### EXERCISE REQUIREMENTS
Set down exactly, from the records below, the line with "red brick C1:C2" through the line with "yellow brick G6:H6 level 1 -> none", and nothing else.
*** Opening SOURCE DATA ***
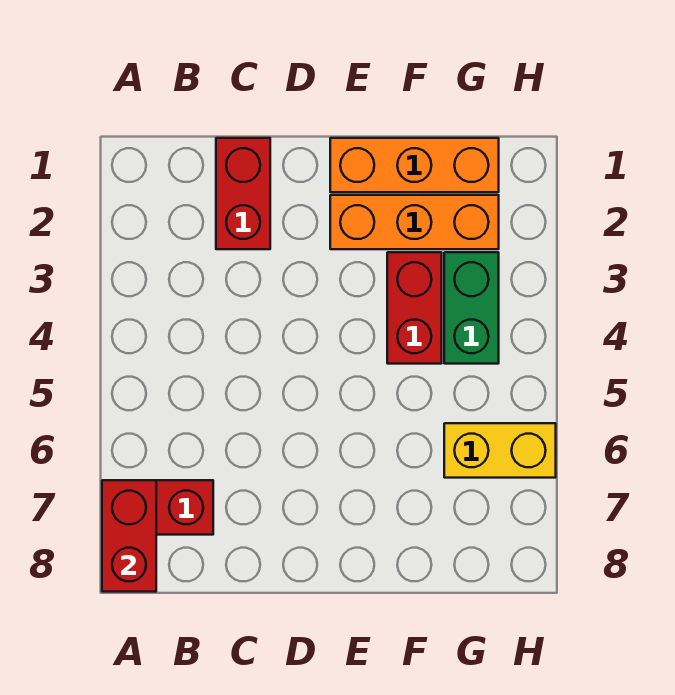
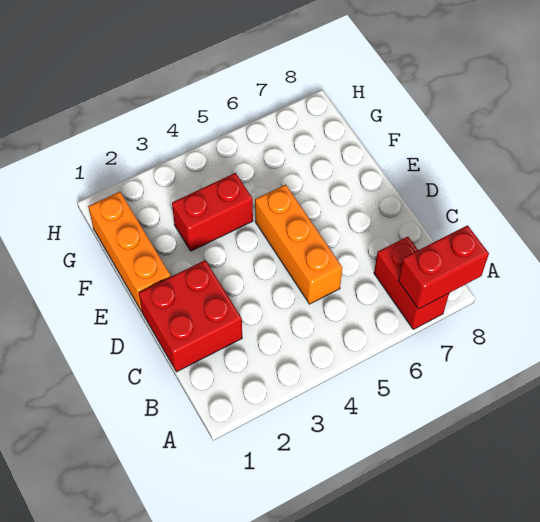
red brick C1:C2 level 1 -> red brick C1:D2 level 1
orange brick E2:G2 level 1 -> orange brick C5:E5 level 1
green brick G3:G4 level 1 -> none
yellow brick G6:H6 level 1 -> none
*** Closing SOURCE DATA ***
*** Opening SOURCE DATA ***
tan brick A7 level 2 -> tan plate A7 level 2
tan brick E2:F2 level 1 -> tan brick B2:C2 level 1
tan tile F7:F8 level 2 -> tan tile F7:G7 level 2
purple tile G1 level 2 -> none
*** Closing SOURCE DATA ***
### ANSWER BOX
red brick C1:C2 level 1 -> red brick C1:D2 level 1
orange brick E2:G2 level 1 -> orange brick C5:E5 level 1
green brick G3:G4 level 1 -> none
yellow brick G6:H6 level 1 -> none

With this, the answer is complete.